+++ Raw data
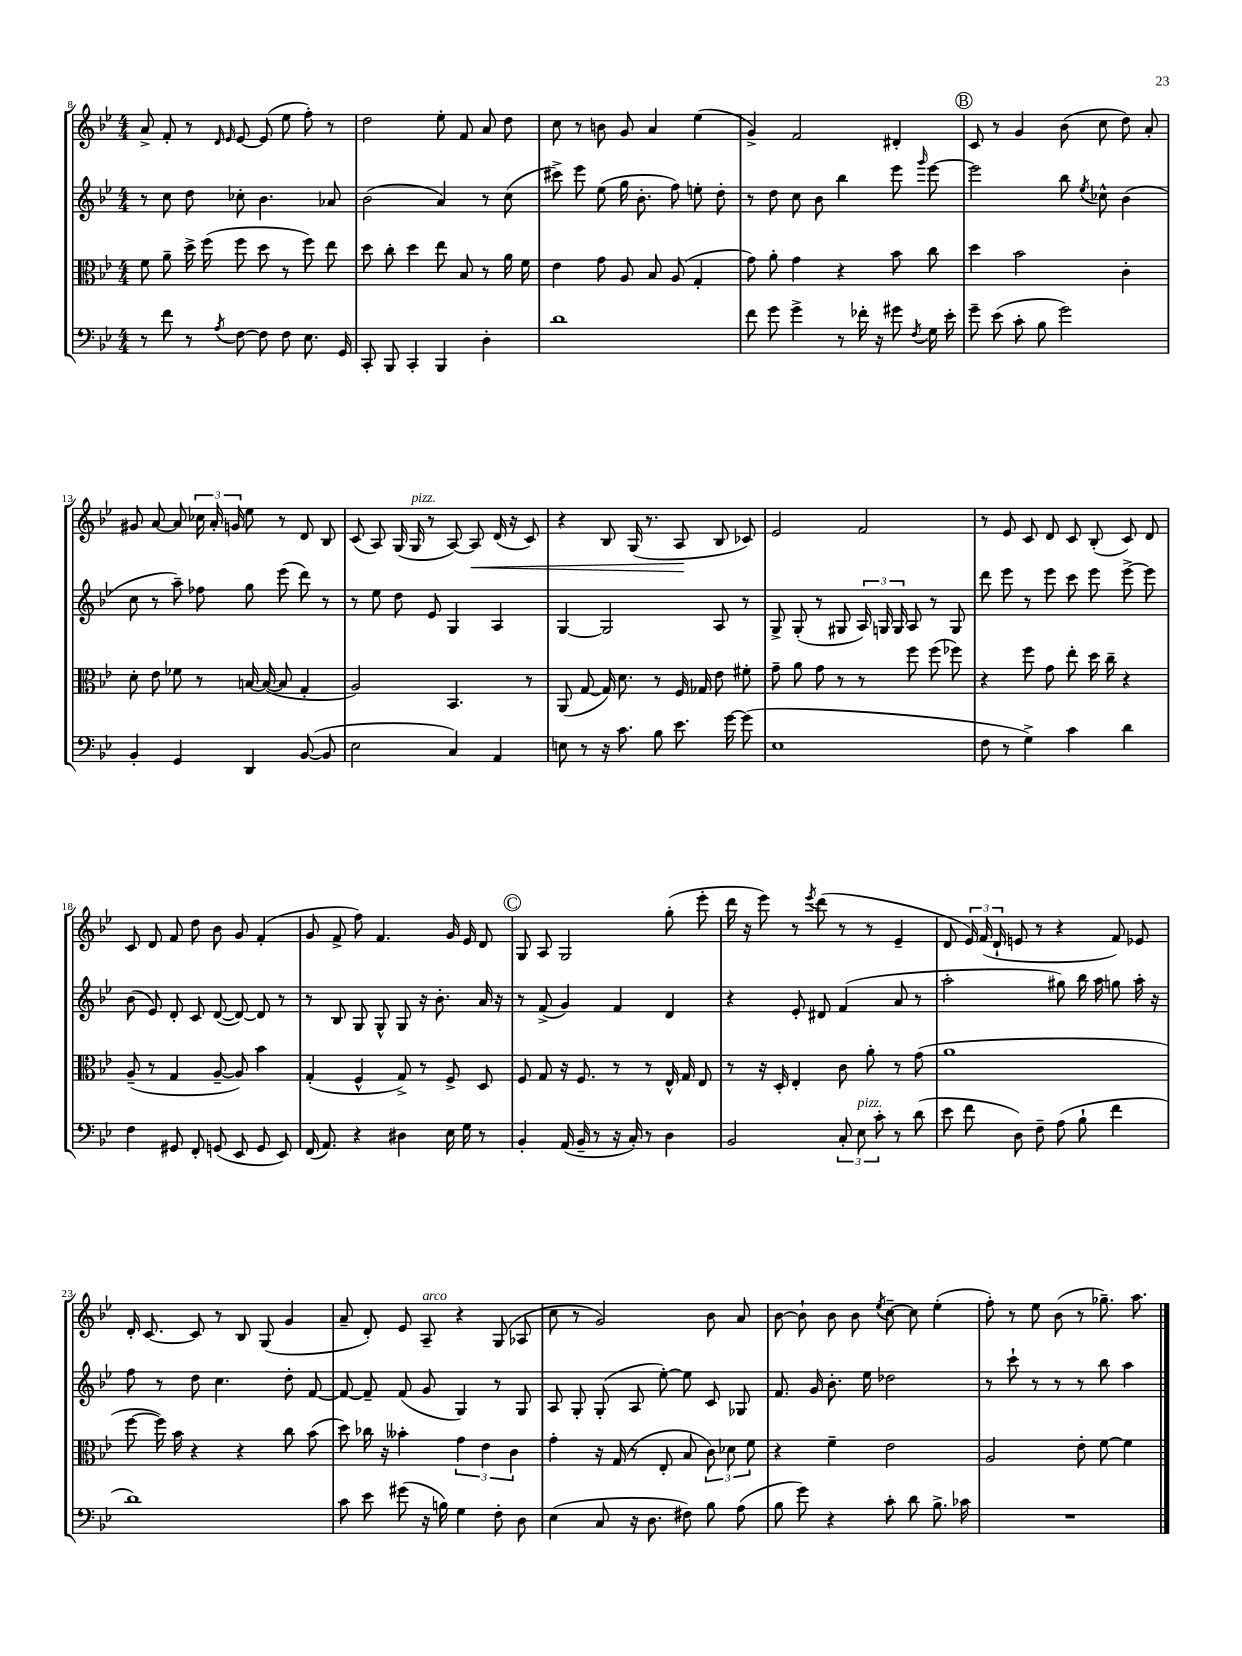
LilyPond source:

<<
\new StaffGroup <<
\new Staff = "s0" {
    \clef treble \key bes \major \numericTimeSignature \time 4/4
    \autoBeamOff a'8-> f'8-. r8 \grace { d'16 ees'16 } ees'8~ ees'8( ees''8 f''8-.) r8 |
    d''2 ees''8-. f'8 a'8 d''8 |
    c''8 r8 b'8 g'8 a'4 ees''4( |
    g'4->) f'2 dis'4-. |
    \mark \markup { \circle "B" } c'8 r8 g'4 bes'8( c''8 d''8) a'8-. |
    gis'8 a'8~ a'8 \tuplet 3/2 { ces''16 a'16-. g'16 } ees''8 r8 d'8 bes8 |
    c'8( a8) g16( g16^\markup { \italic "pizz." } r8 a8~) a8\< d'16( r16 c'8) |
    r4 bes8 g16( r8. a8\! bes8 ces'8) |
    ees'2 f'2 |
    r8 ees'8 c'8 d'8 c'8 bes8-.( c'8) d'8 |
    c'8 d'8 f'8 d''8 bes'8 g'8 f'4-.( |
    g'8 f'8-> f''8) f'4. g'16 ees'16 d'8 |
    \mark \markup { \circle "C" } g8 a8 g2 g''8-.( ees'''8-. |
    d'''16 r16 ees'''8) r8 \acciaccatura { ees'''8 } d'''8( r8 r8 ees'4-- |
    d'8 \tuplet 3/2 { ees'16) f'16( d'16-! } e'8 r8 r4 f'8) ees'8 |
    d'16-. c'8.~ c'8 r8 bes8 g8( g'4 |
    a'8-- d'8-.) ees'8 a8--^\markup { \italic "arco" } r4 g8( aes8 |
    c''8 r8 g'2) bes'8 a'8 |
    bes'8~ bes'8-! bes'8 bes'8 \acciaccatura { ees''8 } c''8~-- c''8 ees''4-.( |
    f''8-.) r8 ees''8 bes'8( r8 ges''8.--) a''8. \bar "|." |
}
\new Staff = "s1" {
    \clef treble \key bes \major \numericTimeSignature \time 4/4
    \autoBeamOff r8 c''8 d''8 ces''8-. bes'4. aes'8 |
    bes'2( a'4) r8 c''8( |
    cis'''8->) ees'''8 ees''8( g''16 bes'8.-. f''8) e''8-. d''8-. |
    r8 d''8 c''8 bes'8 bes''4 ees'''8 \grace { g'''16 } ees'''8~ |
    \mark \markup { \circle "B" } ees'''2 bes''8 \acciaccatura { ees''8 } ces''8-^ bes'4( |
    c''8 r8 a''8--) fes''8 g''8 ees'''8( d'''8) r8 |
    r8 ees''8 d''8 ees'8 g4 a4 |
    g4~ g2 a8 r8 |
    g8-> g8-.( r8 gis8 \tuplet 3/2 { a16) g16 g16 } a8 r8 g8 |
    d'''8 ees'''8 r8 ees'''8 c'''8 ees'''8 ees'''8~-> ees'''8 |
    bes'8( ees'8) d'8-. c'8 d'8~( d'8~) d'8 r8 |
    r8 bes8 g8 g8-^ g8 r16 bes'8.-. a'16 r16 |
    \mark \markup { \circle "C" } r8 f'8->( g'4) f'4 d'4 |
    r4 ees'8-. dis'8 f'4( a'8 r8 |
    a''2-. gis''8) bes''16 a''16 g''8 a''16-. r16 |
    f''8 r8 d''8 c''4. d''8-. f'8~ |
    f'8~ f'8-- f'8( g'8 g4) r8 g8 |
    a8 g8-. g8-.( a8 ees''8~-.) ees''8 c'8 ges8 |
    f'8. g'16 bes'8.-. ees''16 des''2 |
    r8 c'''8-! r8 r8 r8 bes''8 a''4 \bar "|." |
}
\new Staff = "s2" {
    \clef alto \key bes \major \numericTimeSignature \time 4/4
    \autoBeamOff f'8 a'8-- d''16-> f''16( f''8 d''8 r8 f''8) ees''8 |
    d''8 c''8-. d''4 ees''8 bes8 r8 a'16 f'16 |
    ees'4 g'8 a8 bes8 a8( g4-. |
    g'8) a'8-. g'4 r4 bes'8 c''8 |
    \mark \markup { \circle "B" } d''4 bes'2 c'4-. |
    d'8-. ees'8 fes'8 r8 b16~ b16~( b8 g4-. |
    a2) bes,4. r8 |
    a,8( g8~ g16) d'8. r8 f16 ges16 ees'8 fis'8-. |
    g'8-- a'8 g'8 r8 r8 f''8 f''8( fes''8) |
    r4 f''8 g'8 ees''8-. d''16 c''16-- r4 |
    a8--( r8 g4 a8~-- a8) bes'4 |
    g4-.( f4-^ g8->) r8 f8-> d8 |
    \mark \markup { \circle "C" } f8 g8 r16 f8. r8 r8 ees16-^ g16 ees8 |
    r8 r16 d16-. ees4-. c'8 a'8-. r8 g'8( |
    a'1 |
    f''8~ f''16) bes'16 r4 r4 c''8 bes'8( |
    d''8) ces''16 r16 beses'4-. \tuplet 3/2 { g'4 ees'4 c'4 } |
    g'4-. r16 g16( r8 ees8-. bes8 \tuplet 3/2 { c'8) des'8 f'8 } |
    r4 f'4-- ees'2 |
    a2 ees'8-. f'8~ f'4 \bar "|." |
}
\new Staff = "s3" {
    \clef bass \key bes \major \numericTimeSignature \time 4/4
    \autoBeamOff r8 f'8 r8 \acciaccatura { a8 } f8~ f8 f8 ees8. g,16 |
    c,8-. bes,,8 c,4-. bes,,4 d4-. |
    d'1 |
    f'8 g'8 g'4-> r8 fes'16-. r16 gis'8 \acciaccatura { f8 } g16 ees'16-. |
    \mark \markup { \circle "B" } g'8-- ees'8( c'8-. bes8 g'2) |
    bes,4-. g,4 d,4 bes,8~( bes,8 |
    ees2 c4) a,4 |
    e8 r8 r16 c'8. bes8 ees'8. g'16~ g'8( |
    ees1 |
    f8 r8 g4->) c'4 d'4 |
    f4 gis,8 f,8-. g,8( ees,8 g,8 ees,8) |
    f,16( a,8.) r4 dis4 ees16 g16 r8 |
    \mark \markup { \circle "C" } bes,4-. a,16( bes,16-- r8 r16 c16-.) r8 d4 |
    bes,2 \tuplet 3/2 { c8-. ees8^\markup { \italic "pizz." } c'8-. } r8 d'8( |
    ees'8 f'8 d8) f8-- a8( bes8-! f'4 |
    d'1) |
    c'8 ees'8 gis'8( r16 b16) g4 f8-. d8 |
    ees4( c8 r16 d8. fis8) bes8 a8( |
    bes8 g'8) r4 c'8-. d'8 bes8.-> ces'16 |
    R1 \bar "|." |
}
>>
>>
\layout { \context { \Score currentBarNumber = #8 } }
++++++
▶ _Given problem_:
Locate every line in the records above that contains the string "tuplet", and copy each of those lines in full.

▶ _Written response_:
    gis'8 a'8~ a'8 \tuplet 3/2 { ces''16 a'16-. g'16 } ees''8 r8 d'8 bes8 |
    d'8 \tuplet 3/2 { ees'16) f'16( d'16-! } e'8 r8 r4 f'8) ees'8 |
    g8-> g8-.( r8 gis8 \tuplet 3/2 { a16) g16 g16 } a8 r8 g8 |
    d''8) ces''16 r16 beses'4-. \tuplet 3/2 { g'4 ees'4 c'4 } |
    g'4-. r16 g16( r8 ees8-. bes8 \tuplet 3/2 { c'8) des'8 f'8 } |
    bes,2 \tuplet 3/2 { c8-. ees8^\markup { \italic "pizz." } c'8-. } r8 d'8( |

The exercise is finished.